> Information provided:
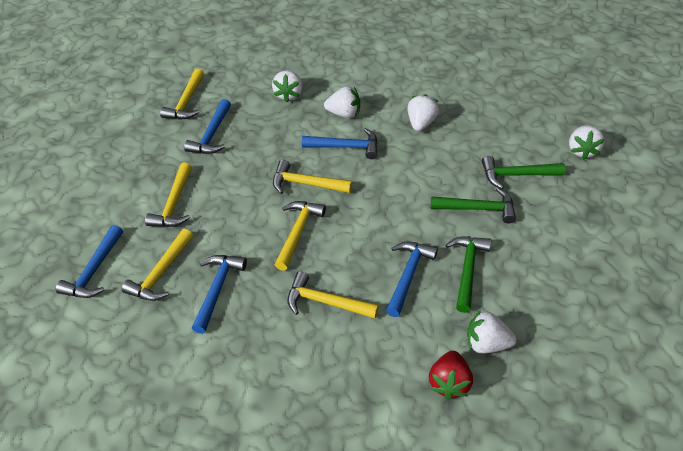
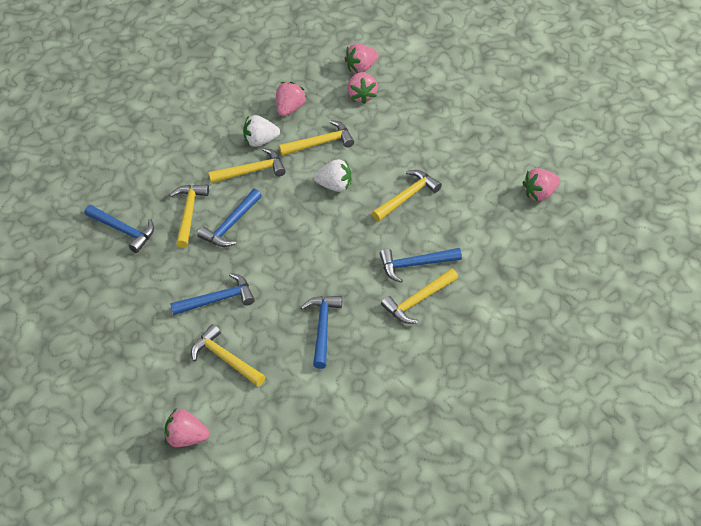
green hammer: 3 -> 0
pink strawberry: 0 -> 5
red strawberry: 1 -> 0
white strawberry: 5 -> 2

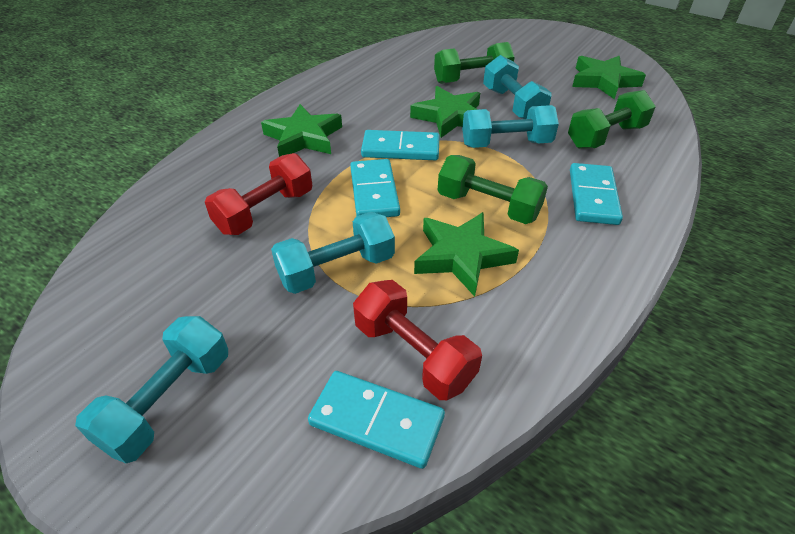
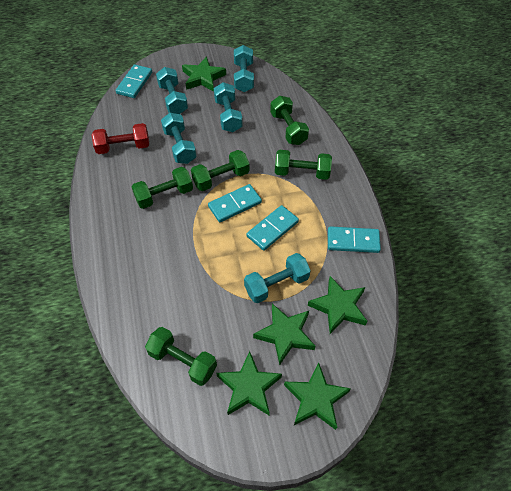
green dumbbell: 3 -> 5
green star: 4 -> 5
red dumbbell: 2 -> 1
turquoise dumbbell: 4 -> 5

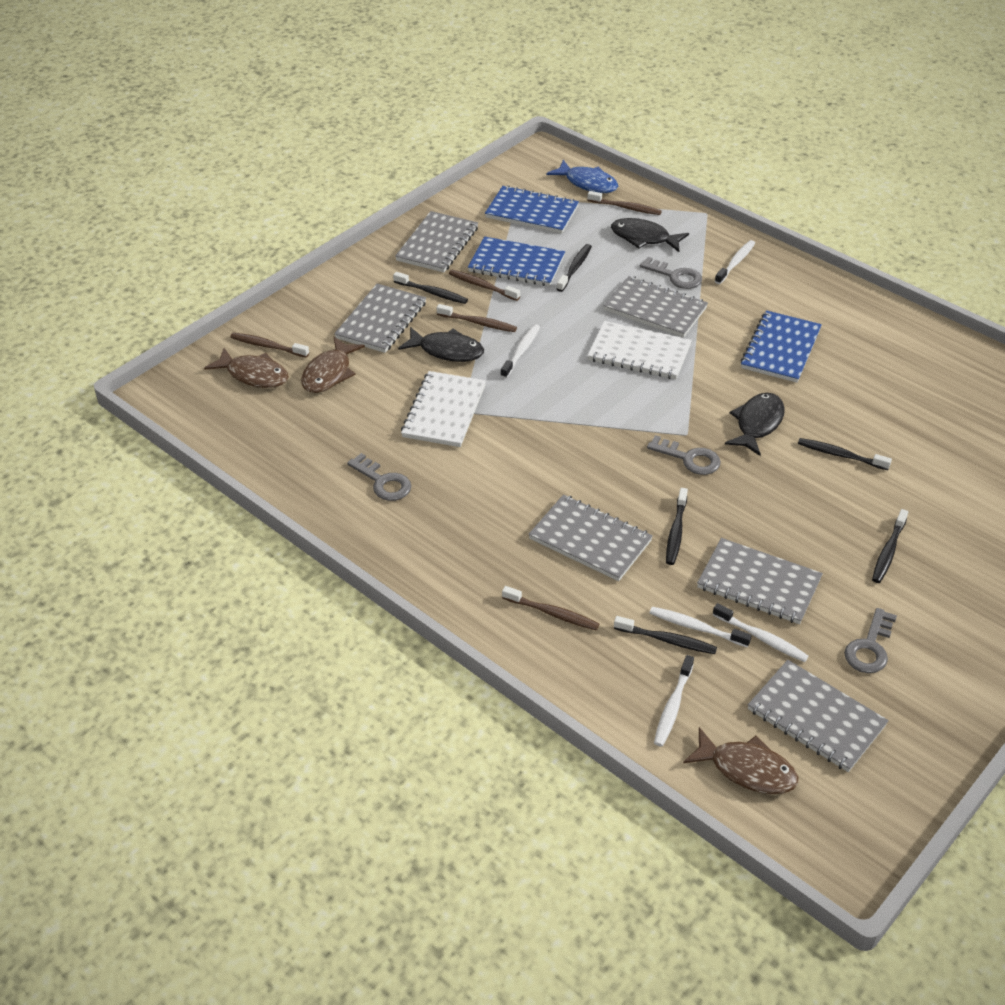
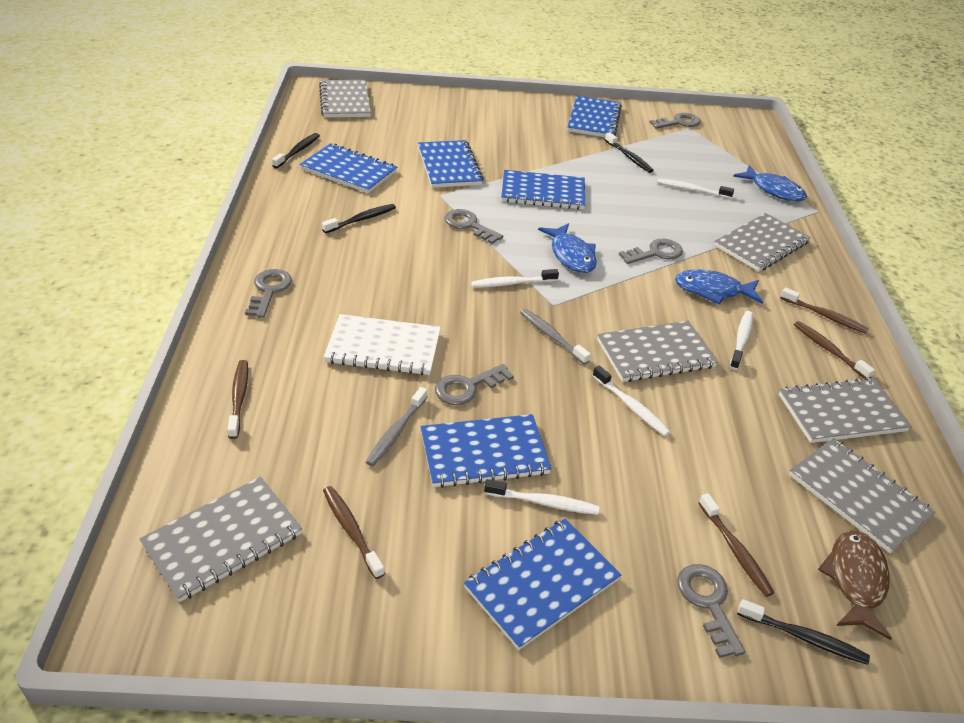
black fish: 3 -> 0
black toothbrush: 6 -> 4
blue fish: 1 -> 3
blue notebook: 3 -> 6
brown fish: 3 -> 1
grey key: 4 -> 6
grey toothbrush: 0 -> 2
white notebook: 2 -> 1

> Your task: Would you repeat the material above exactly, line for line, from its first line to the line with "blue notebook: 3 -> 6", including both and skipping every picture?

> Written solution:
green hammer: 3 -> 0
pink strawberry: 0 -> 5
red strawberry: 1 -> 0
white strawberry: 5 -> 2

green dumbbell: 3 -> 5
green star: 4 -> 5
red dumbbell: 2 -> 1
turquoise dumbbell: 4 -> 5

black fish: 3 -> 0
black toothbrush: 6 -> 4
blue fish: 1 -> 3
blue notebook: 3 -> 6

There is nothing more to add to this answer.